● Work instruction
Down to the last line, set down the listing below exactly, apart from its pictures.

------------------------------------------------------------------------

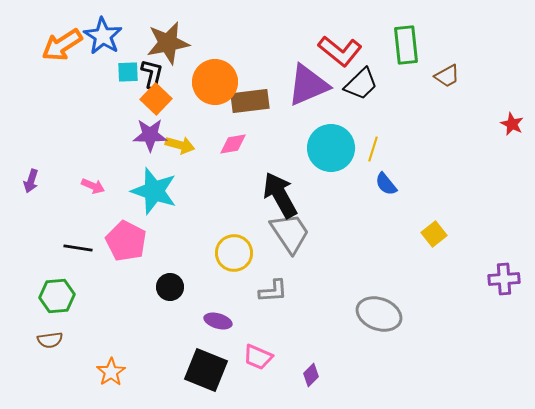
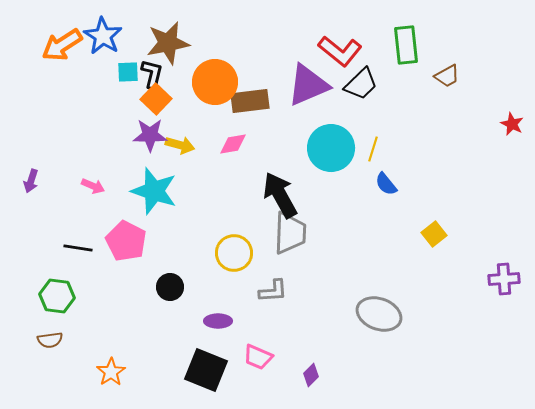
gray trapezoid: rotated 36 degrees clockwise
green hexagon: rotated 12 degrees clockwise
purple ellipse: rotated 16 degrees counterclockwise
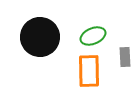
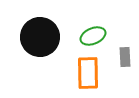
orange rectangle: moved 1 px left, 2 px down
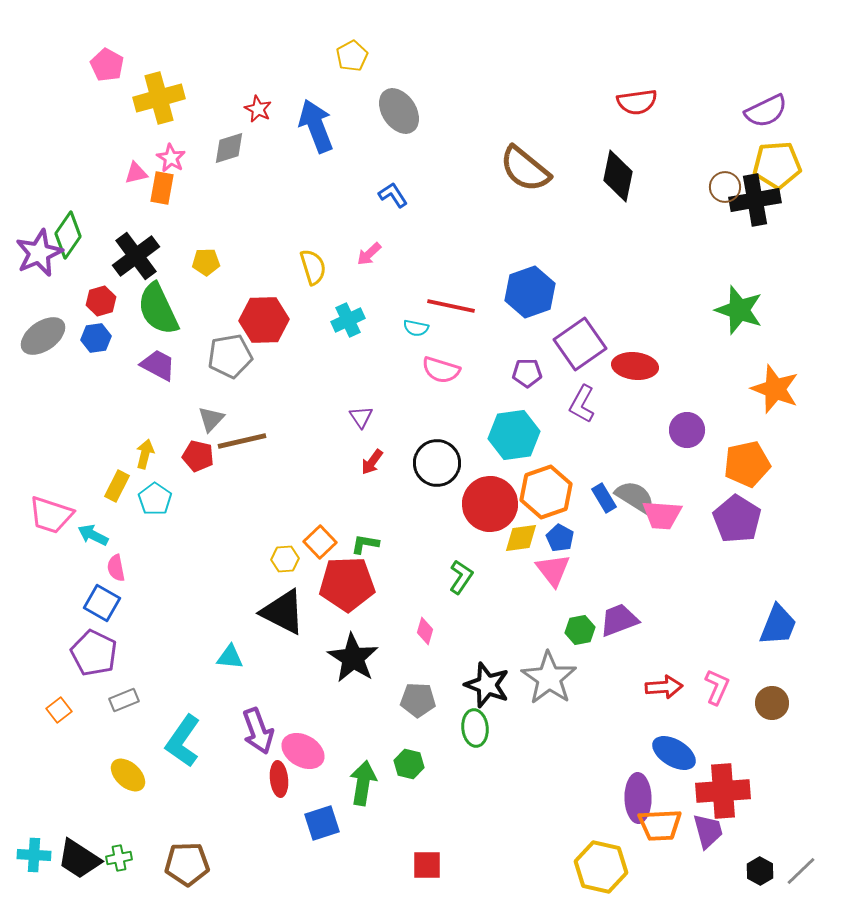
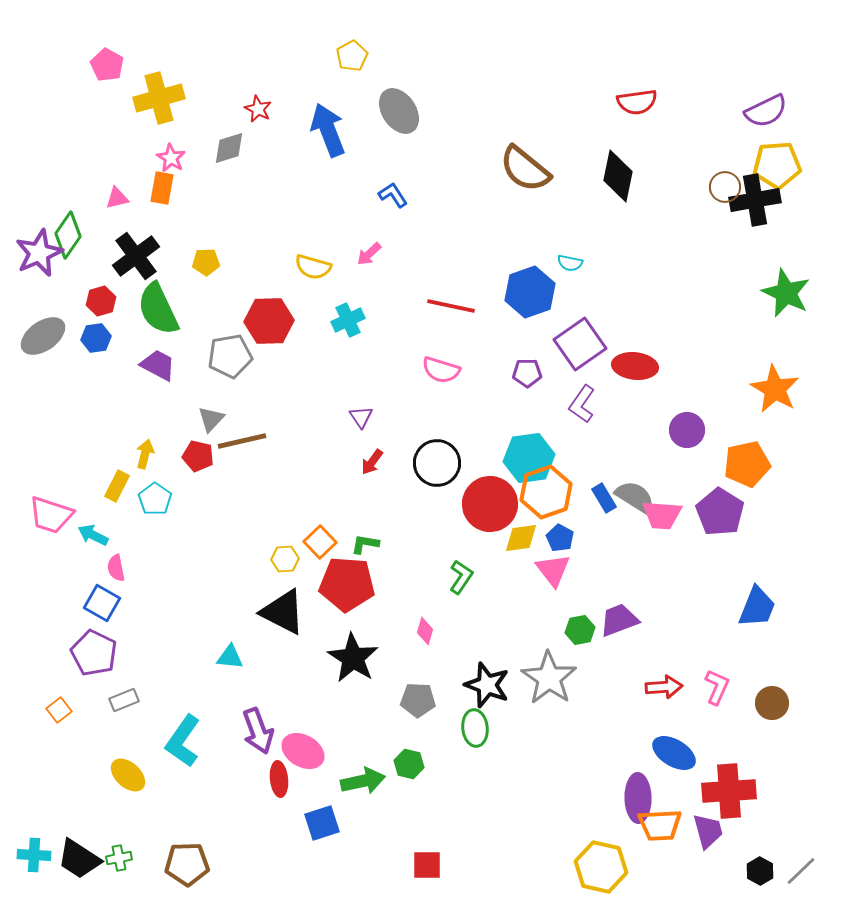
blue arrow at (316, 126): moved 12 px right, 4 px down
pink triangle at (136, 173): moved 19 px left, 25 px down
yellow semicircle at (313, 267): rotated 123 degrees clockwise
green star at (739, 310): moved 47 px right, 17 px up; rotated 6 degrees clockwise
red hexagon at (264, 320): moved 5 px right, 1 px down
cyan semicircle at (416, 328): moved 154 px right, 65 px up
orange star at (775, 389): rotated 9 degrees clockwise
purple L-shape at (582, 404): rotated 6 degrees clockwise
cyan hexagon at (514, 435): moved 15 px right, 23 px down
purple pentagon at (737, 519): moved 17 px left, 7 px up
red pentagon at (347, 584): rotated 6 degrees clockwise
blue trapezoid at (778, 625): moved 21 px left, 18 px up
green arrow at (363, 783): moved 2 px up; rotated 69 degrees clockwise
red cross at (723, 791): moved 6 px right
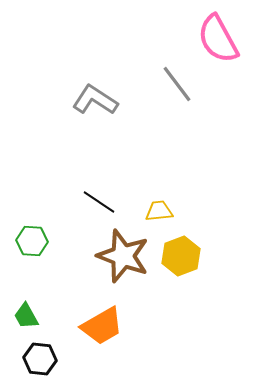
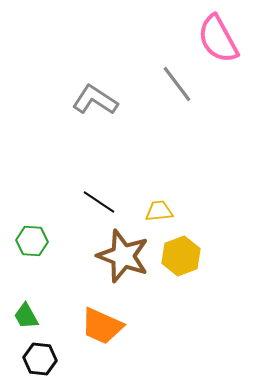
orange trapezoid: rotated 54 degrees clockwise
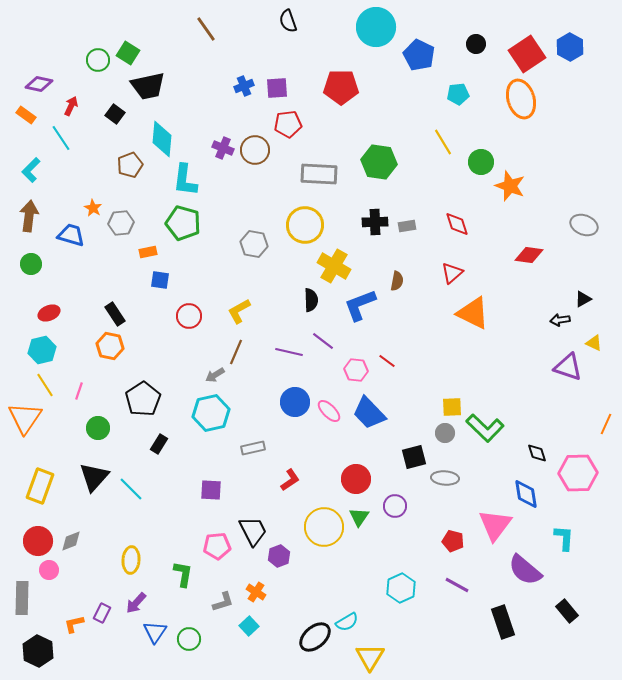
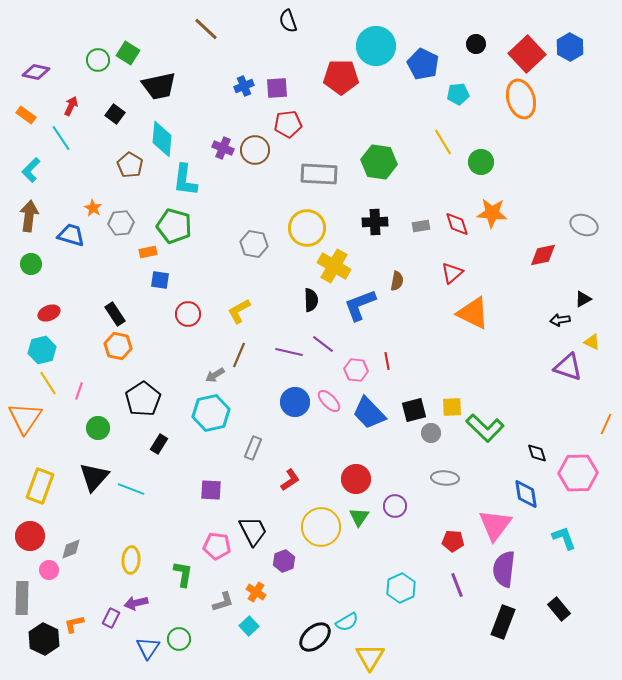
cyan circle at (376, 27): moved 19 px down
brown line at (206, 29): rotated 12 degrees counterclockwise
red square at (527, 54): rotated 9 degrees counterclockwise
blue pentagon at (419, 55): moved 4 px right, 9 px down
purple diamond at (39, 84): moved 3 px left, 12 px up
black trapezoid at (148, 86): moved 11 px right
red pentagon at (341, 87): moved 10 px up
brown pentagon at (130, 165): rotated 20 degrees counterclockwise
orange star at (510, 186): moved 18 px left, 27 px down; rotated 16 degrees counterclockwise
green pentagon at (183, 223): moved 9 px left, 3 px down
yellow circle at (305, 225): moved 2 px right, 3 px down
gray rectangle at (407, 226): moved 14 px right
red diamond at (529, 255): moved 14 px right; rotated 20 degrees counterclockwise
red circle at (189, 316): moved 1 px left, 2 px up
purple line at (323, 341): moved 3 px down
yellow triangle at (594, 343): moved 2 px left, 1 px up
orange hexagon at (110, 346): moved 8 px right
brown line at (236, 352): moved 3 px right, 3 px down
red line at (387, 361): rotated 42 degrees clockwise
yellow line at (45, 385): moved 3 px right, 2 px up
pink ellipse at (329, 411): moved 10 px up
gray circle at (445, 433): moved 14 px left
gray rectangle at (253, 448): rotated 55 degrees counterclockwise
black square at (414, 457): moved 47 px up
cyan line at (131, 489): rotated 24 degrees counterclockwise
yellow circle at (324, 527): moved 3 px left
cyan L-shape at (564, 538): rotated 24 degrees counterclockwise
red circle at (38, 541): moved 8 px left, 5 px up
gray diamond at (71, 541): moved 8 px down
red pentagon at (453, 541): rotated 10 degrees counterclockwise
pink pentagon at (217, 546): rotated 12 degrees clockwise
purple hexagon at (279, 556): moved 5 px right, 5 px down
purple semicircle at (525, 570): moved 21 px left, 1 px up; rotated 57 degrees clockwise
purple line at (457, 585): rotated 40 degrees clockwise
purple arrow at (136, 603): rotated 35 degrees clockwise
black rectangle at (567, 611): moved 8 px left, 2 px up
purple rectangle at (102, 613): moved 9 px right, 5 px down
black rectangle at (503, 622): rotated 40 degrees clockwise
blue triangle at (155, 632): moved 7 px left, 16 px down
green circle at (189, 639): moved 10 px left
black hexagon at (38, 651): moved 6 px right, 12 px up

------------------------------------------------------------------------

● Written solution
gray trapezoid: rotated 36 degrees clockwise
green hexagon: rotated 12 degrees clockwise
purple ellipse: rotated 16 degrees counterclockwise
orange rectangle: moved 1 px left, 2 px down
blue arrow at (316, 126): moved 12 px right, 4 px down
pink triangle at (136, 173): moved 19 px left, 25 px down
yellow semicircle at (313, 267): rotated 123 degrees clockwise
green star at (739, 310): moved 47 px right, 17 px up; rotated 6 degrees clockwise
red hexagon at (264, 320): moved 5 px right, 1 px down
cyan semicircle at (416, 328): moved 154 px right, 65 px up
orange star at (775, 389): rotated 9 degrees clockwise
purple L-shape at (582, 404): rotated 6 degrees clockwise
cyan hexagon at (514, 435): moved 15 px right, 23 px down
purple pentagon at (737, 519): moved 17 px left, 7 px up
red pentagon at (347, 584): rotated 6 degrees clockwise
blue trapezoid at (778, 625): moved 21 px left, 18 px up
green arrow at (363, 783): moved 2 px up; rotated 69 degrees clockwise
red cross at (723, 791): moved 6 px right
orange trapezoid: rotated 54 degrees clockwise
cyan circle at (376, 27): moved 19 px down
brown line at (206, 29): rotated 12 degrees counterclockwise
red square at (527, 54): rotated 9 degrees counterclockwise
blue pentagon at (419, 55): moved 4 px right, 9 px down
purple diamond at (39, 84): moved 3 px left, 12 px up
black trapezoid at (148, 86): moved 11 px right
red pentagon at (341, 87): moved 10 px up
brown pentagon at (130, 165): rotated 20 degrees counterclockwise
orange star at (510, 186): moved 18 px left, 27 px down; rotated 16 degrees counterclockwise
green pentagon at (183, 223): moved 9 px left, 3 px down
yellow circle at (305, 225): moved 2 px right, 3 px down
gray rectangle at (407, 226): moved 14 px right
red diamond at (529, 255): moved 14 px right; rotated 20 degrees counterclockwise
red circle at (189, 316): moved 1 px left, 2 px up
purple line at (323, 341): moved 3 px down
yellow triangle at (594, 343): moved 2 px left, 1 px up
orange hexagon at (110, 346): moved 8 px right
brown line at (236, 352): moved 3 px right, 3 px down
red line at (387, 361): rotated 42 degrees clockwise
yellow line at (45, 385): moved 3 px right, 2 px up
pink ellipse at (329, 411): moved 10 px up
gray circle at (445, 433): moved 14 px left
gray rectangle at (253, 448): rotated 55 degrees counterclockwise
black square at (414, 457): moved 47 px up
cyan line at (131, 489): rotated 24 degrees counterclockwise
yellow circle at (324, 527): moved 3 px left
cyan L-shape at (564, 538): rotated 24 degrees counterclockwise
red circle at (38, 541): moved 8 px left, 5 px up
gray diamond at (71, 541): moved 8 px down
red pentagon at (453, 541): rotated 10 degrees counterclockwise
pink pentagon at (217, 546): rotated 12 degrees clockwise
purple hexagon at (279, 556): moved 5 px right, 5 px down
purple semicircle at (525, 570): moved 21 px left, 1 px up; rotated 57 degrees clockwise
purple line at (457, 585): rotated 40 degrees clockwise
purple arrow at (136, 603): rotated 35 degrees clockwise
black rectangle at (567, 611): moved 8 px left, 2 px up
purple rectangle at (102, 613): moved 9 px right, 5 px down
black rectangle at (503, 622): rotated 40 degrees clockwise
blue triangle at (155, 632): moved 7 px left, 16 px down
green circle at (189, 639): moved 10 px left
black hexagon at (38, 651): moved 6 px right, 12 px up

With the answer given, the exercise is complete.